**WORK ITEM:**
Without the pictures, write out every entry that follows exactly.

==*==

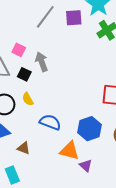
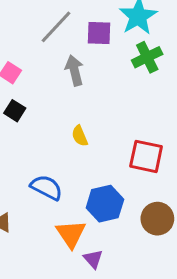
gray arrow: (42, 62) -> (74, 70), moved
yellow semicircle: (28, 99) -> (80, 136), moved
orange triangle: (69, 151) -> (71, 234), turned 35

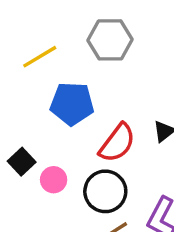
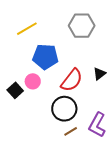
gray hexagon: (110, 40) -> (82, 26), moved
pink circle: (54, 180) -> (33, 81), moved

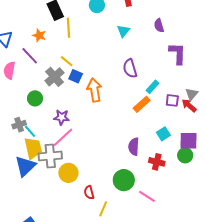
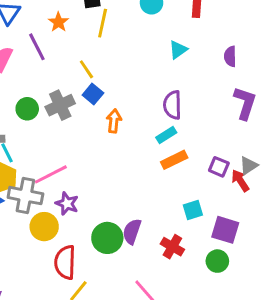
gray cross: (54, 77) -> (60, 105), moved
cyan rectangle: (152, 87) -> (166, 135), moved
orange arrow: (94, 90) -> (114, 121), size x0.7
purple star: (62, 117) -> (67, 204), moved
purple semicircle: (134, 147) -> (132, 231), moved
green circle: (185, 155) -> (217, 261), moved
green circle: (124, 180) -> (107, 238), moved
red semicircle: (89, 192) -> (65, 262), size x1.6

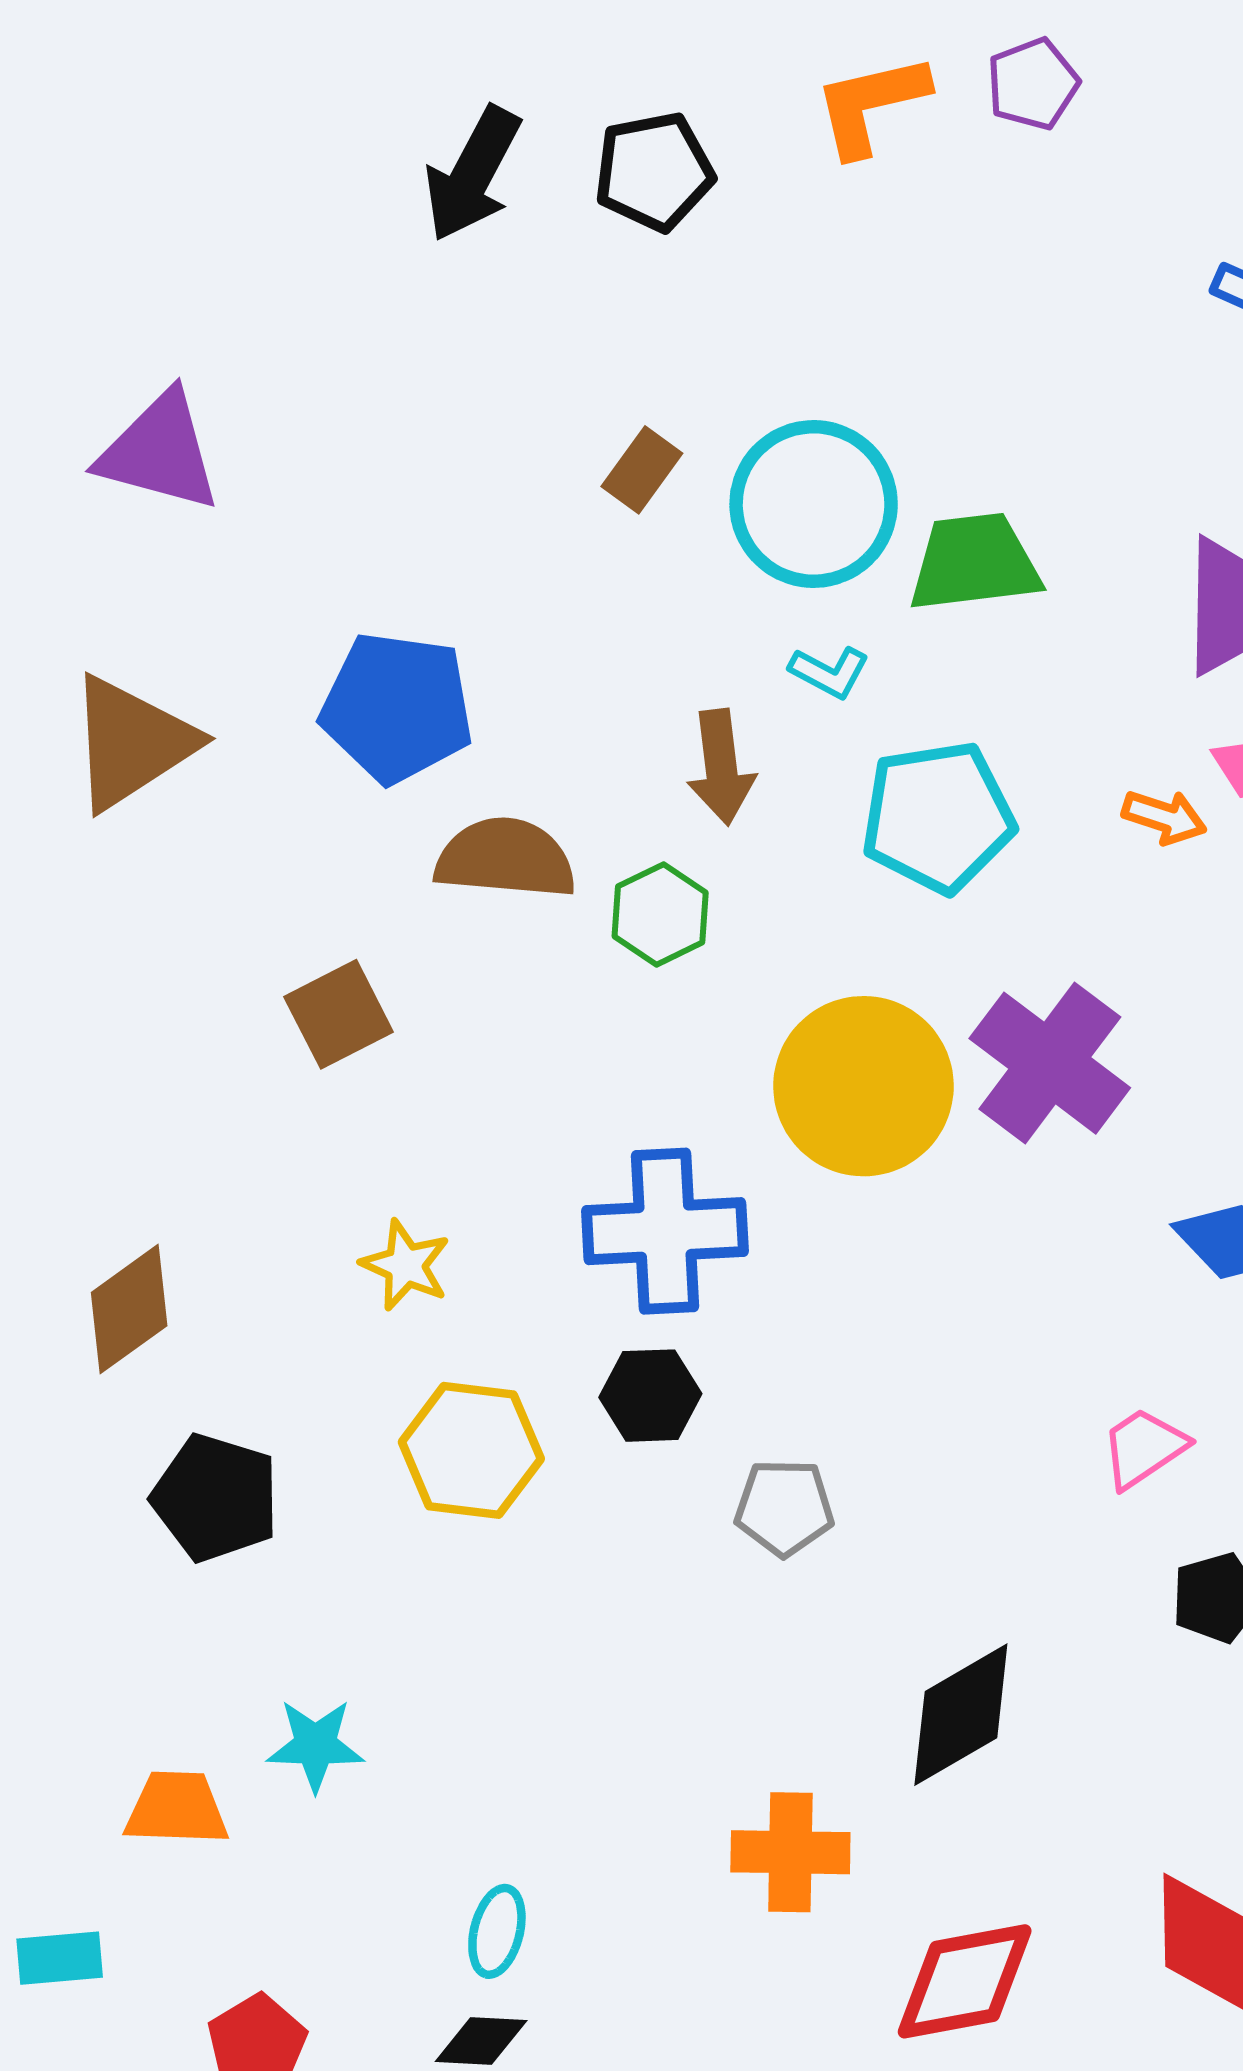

==*==

**FINISHED TASK:**
gray arrow: (42, 62) -> (74, 70), moved
yellow semicircle: (28, 99) -> (80, 136), moved
orange triangle: (69, 151) -> (71, 234), turned 35

gray hexagon: (110, 40) -> (82, 26), moved
pink circle: (54, 180) -> (33, 81), moved

gray cross: (54, 77) -> (60, 105), moved
cyan rectangle: (152, 87) -> (166, 135), moved
orange arrow: (94, 90) -> (114, 121), size x0.7
purple star: (62, 117) -> (67, 204), moved
purple semicircle: (134, 147) -> (132, 231), moved
green circle: (185, 155) -> (217, 261), moved
green circle: (124, 180) -> (107, 238), moved
red semicircle: (89, 192) -> (65, 262), size x1.6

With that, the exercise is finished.